(GIVEN DATA)

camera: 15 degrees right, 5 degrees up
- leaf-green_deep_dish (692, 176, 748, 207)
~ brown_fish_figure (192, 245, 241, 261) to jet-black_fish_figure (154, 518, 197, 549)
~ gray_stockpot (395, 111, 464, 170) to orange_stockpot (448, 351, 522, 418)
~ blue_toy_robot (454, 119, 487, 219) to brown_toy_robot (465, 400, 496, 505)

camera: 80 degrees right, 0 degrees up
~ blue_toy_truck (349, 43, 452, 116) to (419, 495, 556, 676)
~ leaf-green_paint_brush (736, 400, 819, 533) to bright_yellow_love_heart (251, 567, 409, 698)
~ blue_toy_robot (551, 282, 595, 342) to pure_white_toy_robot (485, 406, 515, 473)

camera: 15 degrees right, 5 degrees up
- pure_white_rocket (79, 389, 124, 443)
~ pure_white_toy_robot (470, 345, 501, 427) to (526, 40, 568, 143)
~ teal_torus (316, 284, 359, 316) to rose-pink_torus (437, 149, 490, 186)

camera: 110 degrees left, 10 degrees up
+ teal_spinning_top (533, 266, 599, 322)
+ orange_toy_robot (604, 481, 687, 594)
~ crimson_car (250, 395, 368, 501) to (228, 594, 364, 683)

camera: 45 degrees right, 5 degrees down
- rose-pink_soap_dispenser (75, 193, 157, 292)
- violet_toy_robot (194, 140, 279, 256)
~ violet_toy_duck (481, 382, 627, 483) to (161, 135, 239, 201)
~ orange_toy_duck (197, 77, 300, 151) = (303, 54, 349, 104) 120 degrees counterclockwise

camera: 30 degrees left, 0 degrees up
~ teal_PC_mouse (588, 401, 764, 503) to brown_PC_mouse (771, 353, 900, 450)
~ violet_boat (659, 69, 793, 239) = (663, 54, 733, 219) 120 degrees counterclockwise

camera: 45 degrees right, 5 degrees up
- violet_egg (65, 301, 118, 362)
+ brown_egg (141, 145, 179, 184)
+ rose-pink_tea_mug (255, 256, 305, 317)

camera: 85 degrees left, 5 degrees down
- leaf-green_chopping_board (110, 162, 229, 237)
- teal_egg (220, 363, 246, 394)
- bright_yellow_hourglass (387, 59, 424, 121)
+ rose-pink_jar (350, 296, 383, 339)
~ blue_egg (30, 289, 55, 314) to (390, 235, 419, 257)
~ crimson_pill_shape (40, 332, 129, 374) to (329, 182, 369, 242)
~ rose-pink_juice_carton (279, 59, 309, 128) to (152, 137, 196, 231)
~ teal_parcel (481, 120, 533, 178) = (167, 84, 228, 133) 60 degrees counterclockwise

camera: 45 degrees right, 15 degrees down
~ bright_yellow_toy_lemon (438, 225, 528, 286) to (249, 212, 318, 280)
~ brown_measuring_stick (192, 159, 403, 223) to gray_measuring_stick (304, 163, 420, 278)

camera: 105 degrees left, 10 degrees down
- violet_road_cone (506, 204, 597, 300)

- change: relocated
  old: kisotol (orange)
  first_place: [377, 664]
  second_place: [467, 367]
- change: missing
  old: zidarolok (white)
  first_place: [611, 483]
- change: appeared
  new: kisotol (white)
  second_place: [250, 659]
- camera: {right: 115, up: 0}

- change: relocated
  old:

(End GIVEN DATA)

- _PROBLEM STATEMENT_
Output only the lines from the one holding "- change: appeared" through the last line above, exactly as they appear.

- _EXPECTED ANSWER_
- change: appeared
  new: kisotol (white)
  second_place: [250, 659]
- camera: {right: 115, up: 0}

- change: relocated
  old:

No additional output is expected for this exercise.